### Task brief
Beneath this line is the data. Output exactly the lines from the line with "L2: 330uH (+9V, VC) -> none" to the line with "R3: 6.8k (+9V, VB) -> 6.8k (VB, VC)", both ends included, and nothing more.

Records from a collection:
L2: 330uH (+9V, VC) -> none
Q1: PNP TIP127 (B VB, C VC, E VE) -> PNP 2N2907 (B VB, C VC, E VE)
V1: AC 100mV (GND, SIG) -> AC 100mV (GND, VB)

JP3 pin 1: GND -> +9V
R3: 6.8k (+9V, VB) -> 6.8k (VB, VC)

--

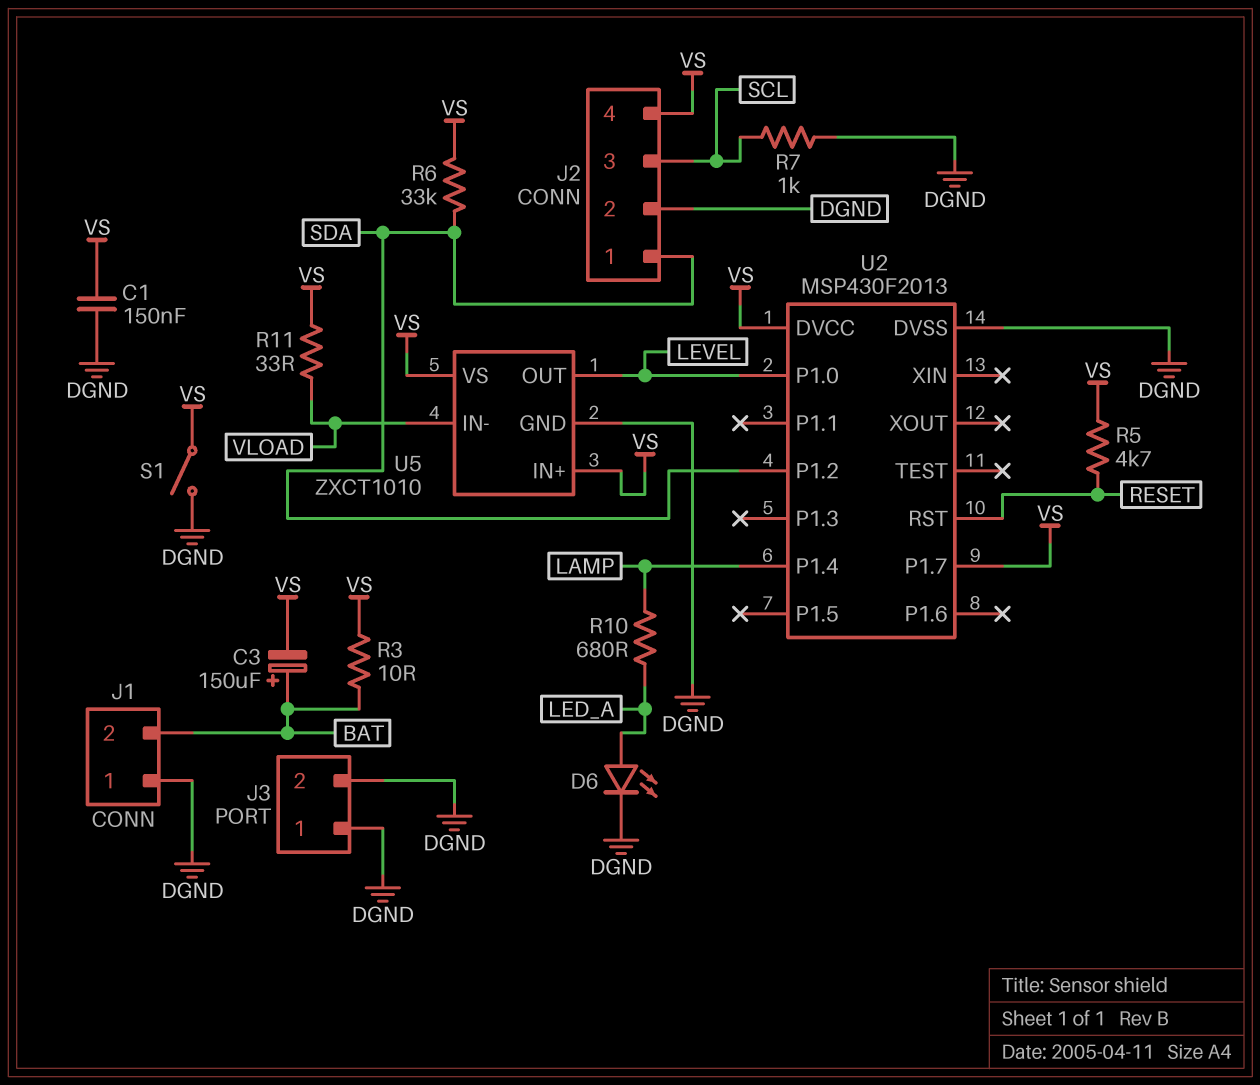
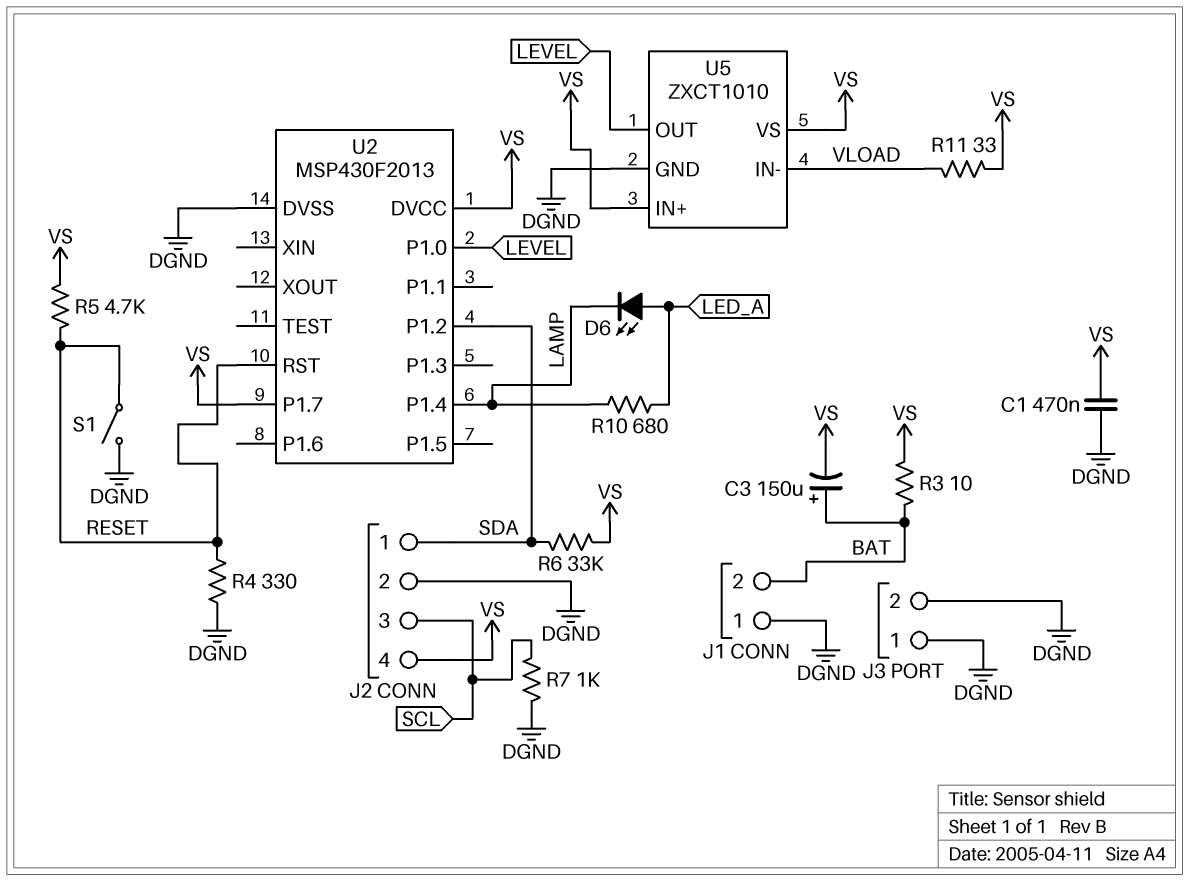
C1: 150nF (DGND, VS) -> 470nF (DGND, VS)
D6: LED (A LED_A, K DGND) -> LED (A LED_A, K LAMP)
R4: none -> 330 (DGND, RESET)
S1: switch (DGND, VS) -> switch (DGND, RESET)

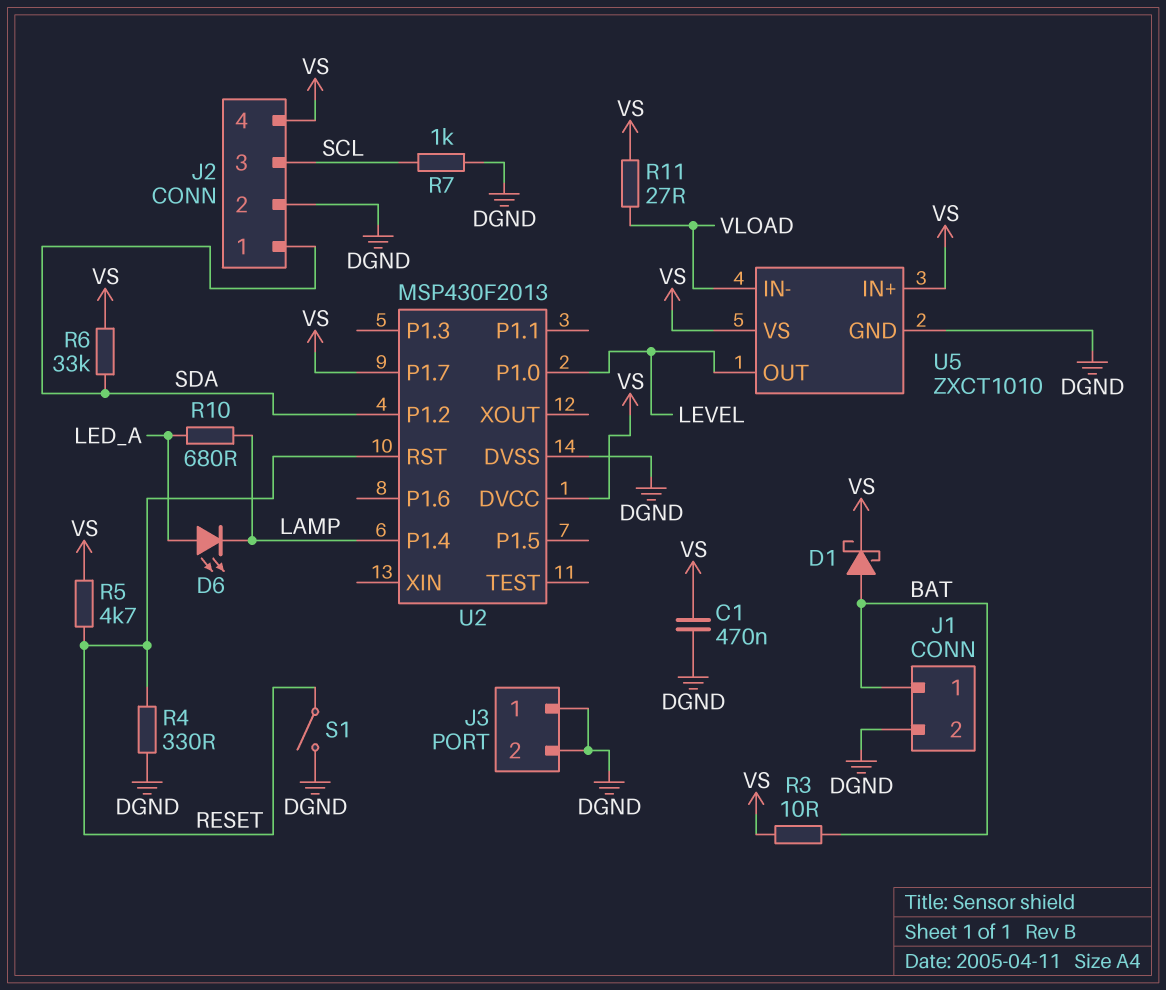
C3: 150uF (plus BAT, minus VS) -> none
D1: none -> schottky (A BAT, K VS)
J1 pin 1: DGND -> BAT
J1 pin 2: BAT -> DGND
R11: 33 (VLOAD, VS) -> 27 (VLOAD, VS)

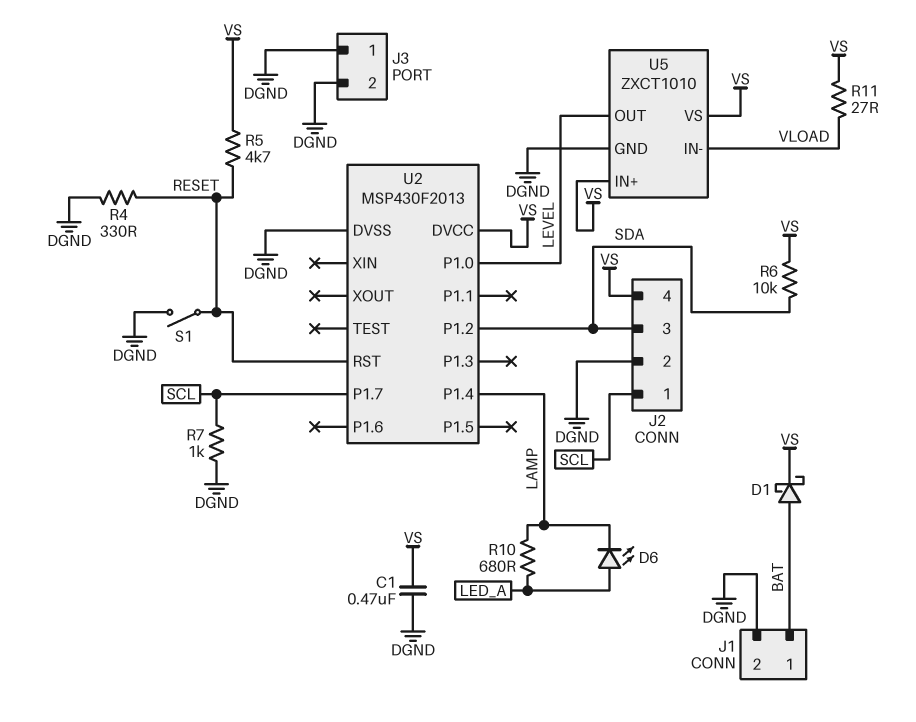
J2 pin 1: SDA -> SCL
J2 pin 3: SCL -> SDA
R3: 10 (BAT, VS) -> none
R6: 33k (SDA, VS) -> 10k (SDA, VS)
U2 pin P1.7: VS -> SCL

### Solution
L2: 330uH (+9V, VC) -> none
Q1: PNP TIP127 (B VB, C VC, E VE) -> PNP 2N2907 (B VB, C VC, E VE)
V1: AC 100mV (GND, SIG) -> AC 100mV (GND, VB)

JP3 pin 1: GND -> +9V
R3: 6.8k (+9V, VB) -> 6.8k (VB, VC)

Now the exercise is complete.